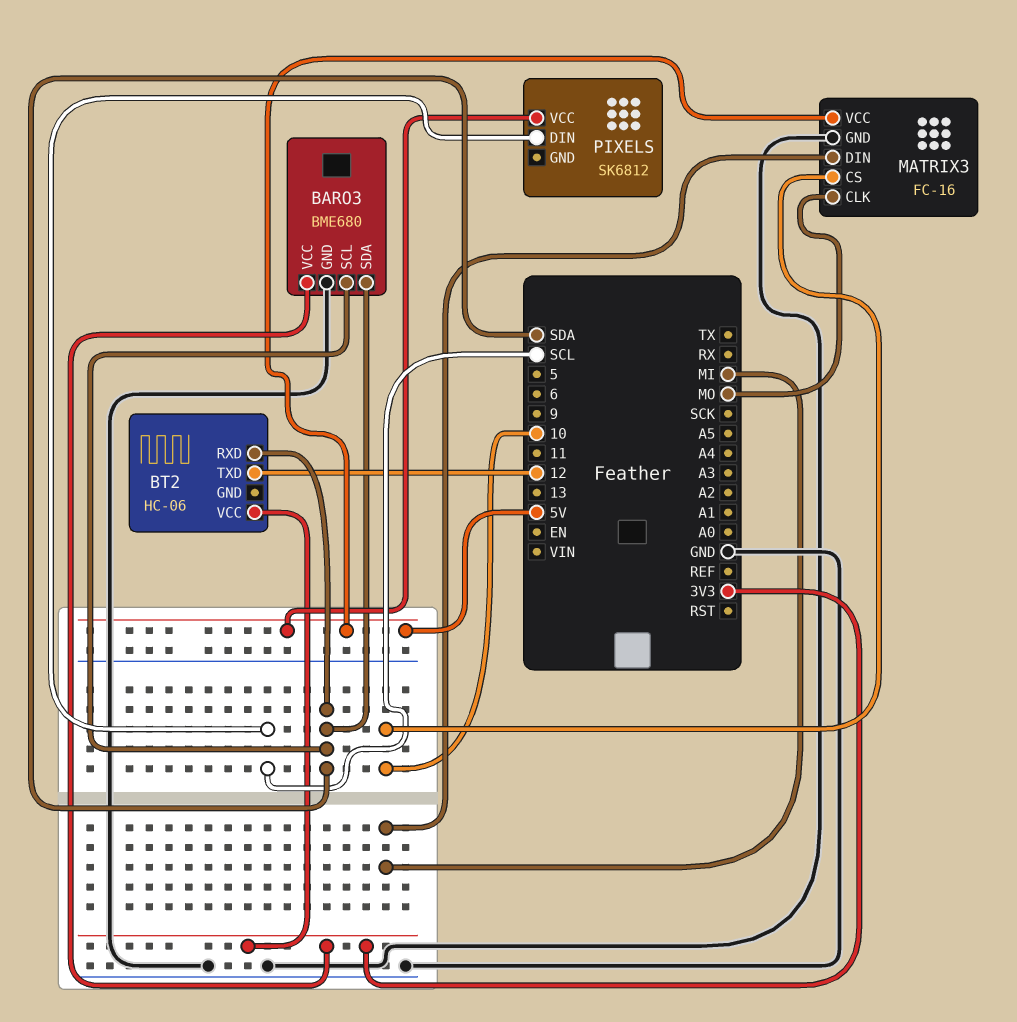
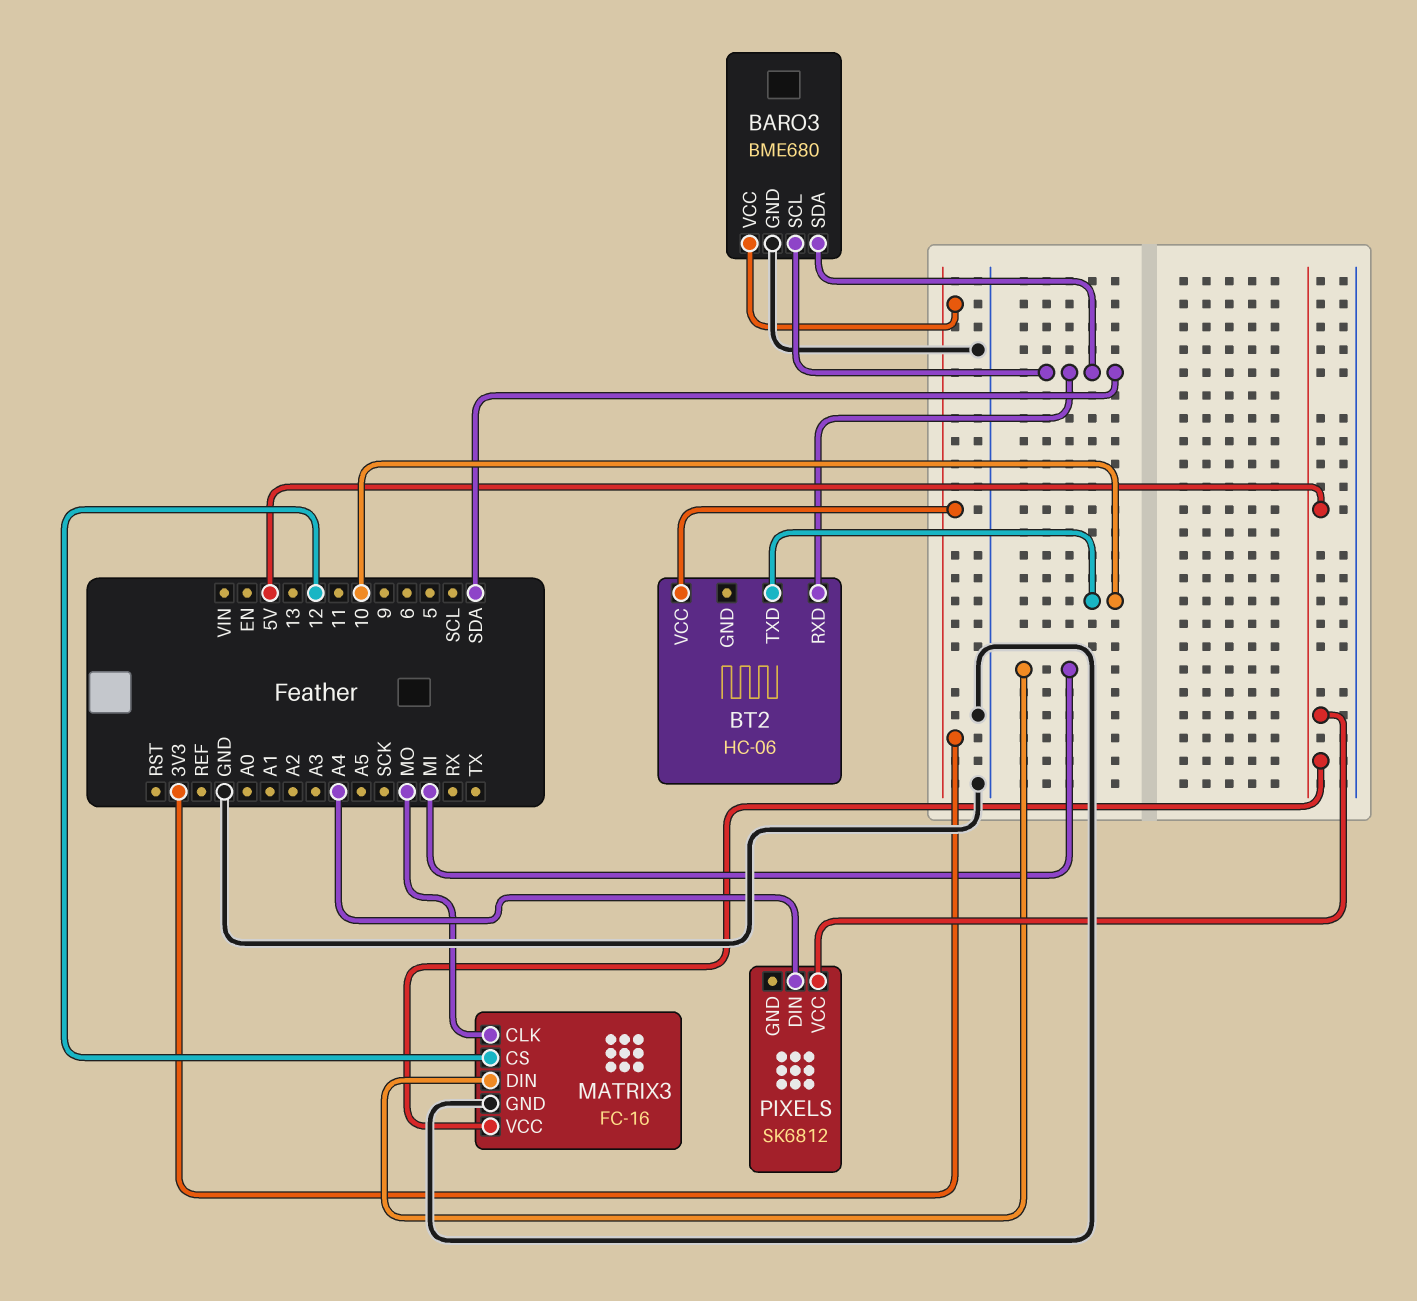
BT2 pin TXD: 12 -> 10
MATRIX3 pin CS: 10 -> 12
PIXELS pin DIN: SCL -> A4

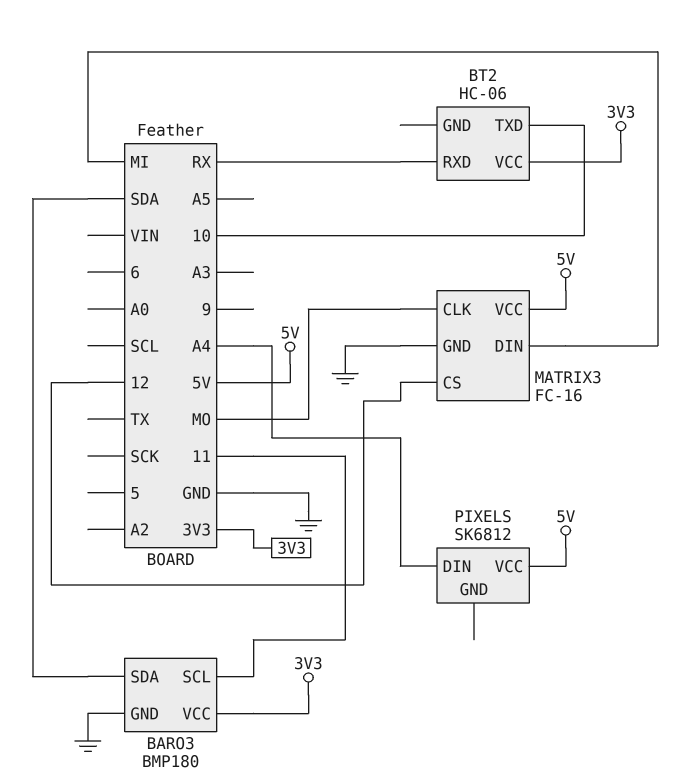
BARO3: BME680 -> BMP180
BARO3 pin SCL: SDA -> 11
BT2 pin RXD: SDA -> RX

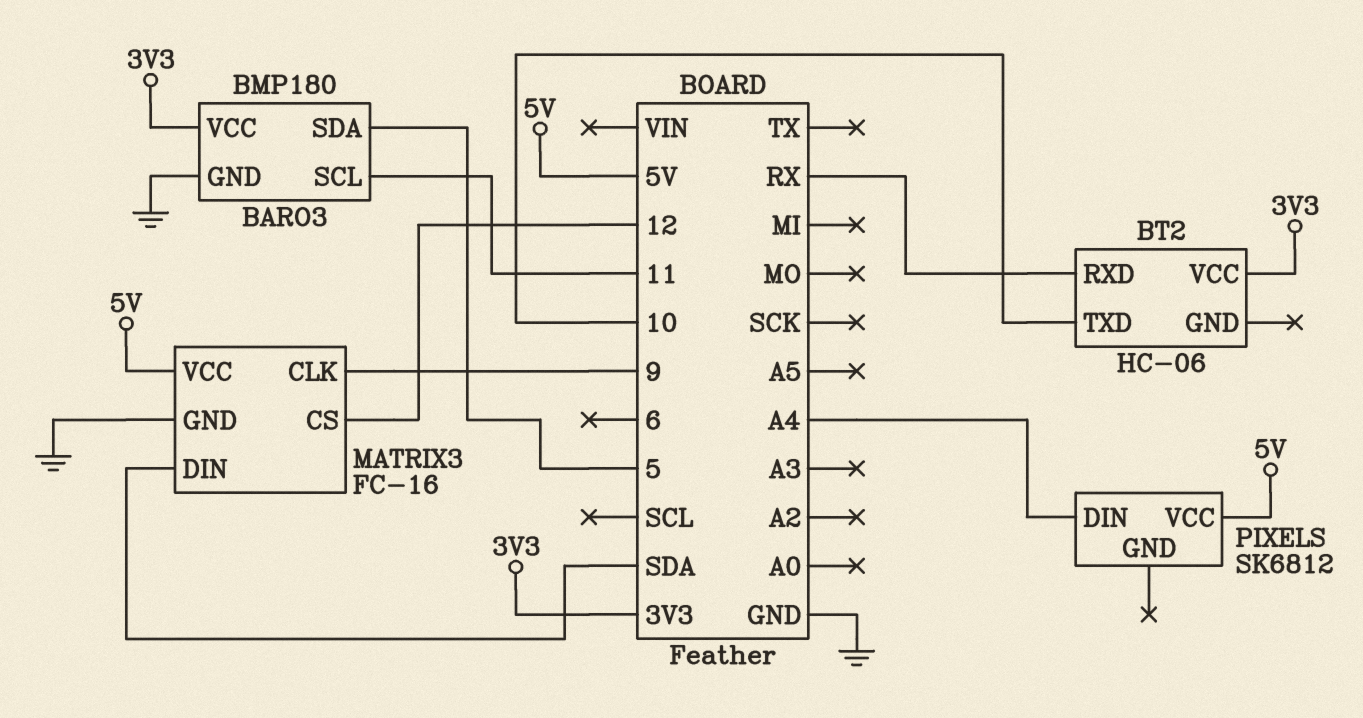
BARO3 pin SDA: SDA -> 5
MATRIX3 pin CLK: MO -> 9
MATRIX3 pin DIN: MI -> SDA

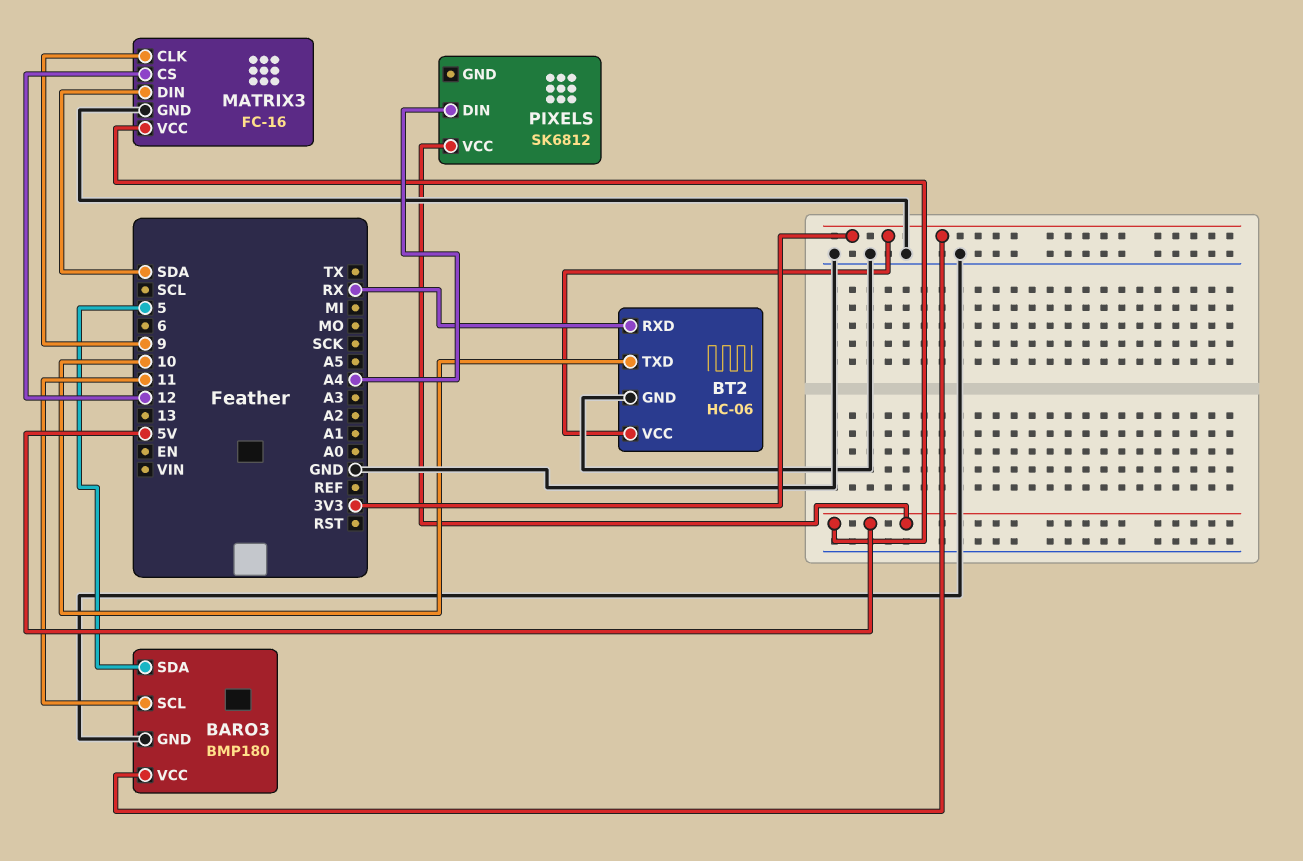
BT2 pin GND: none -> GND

What is expected ▸ Pictures aside, reproduce the listing above exactly.

Answer for this exercise ▸
BT2 pin TXD: 12 -> 10
MATRIX3 pin CS: 10 -> 12
PIXELS pin DIN: SCL -> A4

BARO3: BME680 -> BMP180
BARO3 pin SCL: SDA -> 11
BT2 pin RXD: SDA -> RX

BARO3 pin SDA: SDA -> 5
MATRIX3 pin CLK: MO -> 9
MATRIX3 pin DIN: MI -> SDA

BT2 pin GND: none -> GND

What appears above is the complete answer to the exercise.